__Try it__.
Report each line of the listing below that holds "purple".

__Provided data__.
-- Opening Marker --

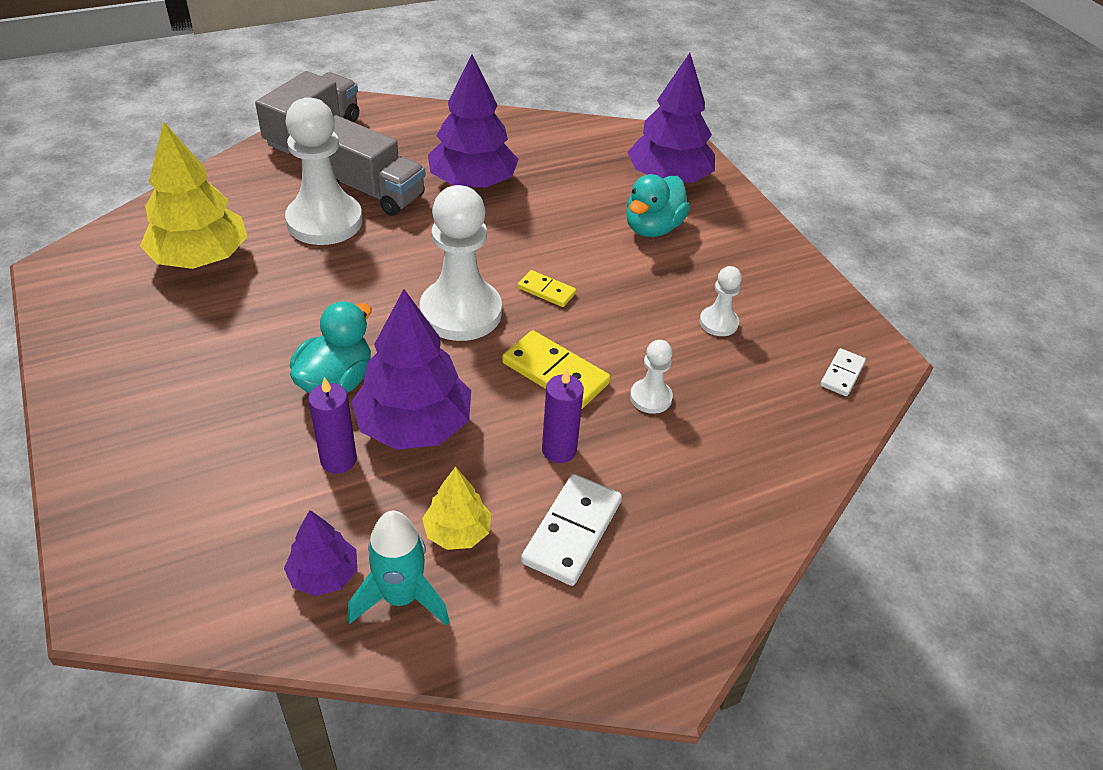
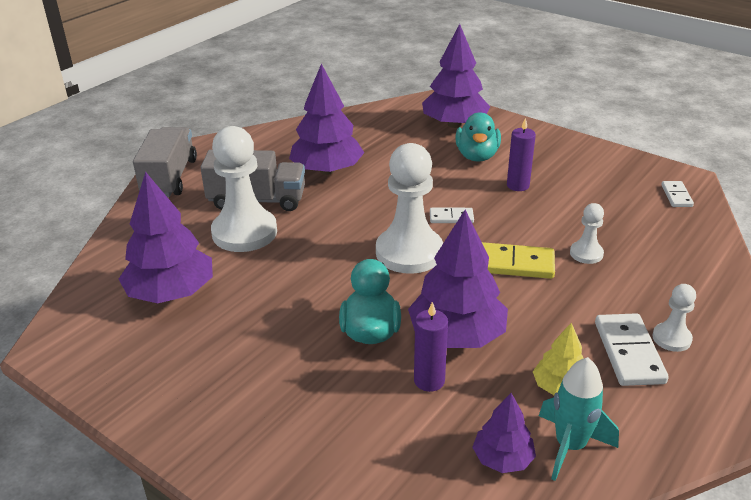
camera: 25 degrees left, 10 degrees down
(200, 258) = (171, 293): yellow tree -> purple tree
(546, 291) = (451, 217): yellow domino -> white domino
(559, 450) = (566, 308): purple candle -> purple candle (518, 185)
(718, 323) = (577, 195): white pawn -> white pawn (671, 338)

-- Closing Marker --

__Solution below__.
(200, 258) = (171, 293): yellow tree -> purple tree
(559, 450) = (566, 308): purple candle -> purple candle (518, 185)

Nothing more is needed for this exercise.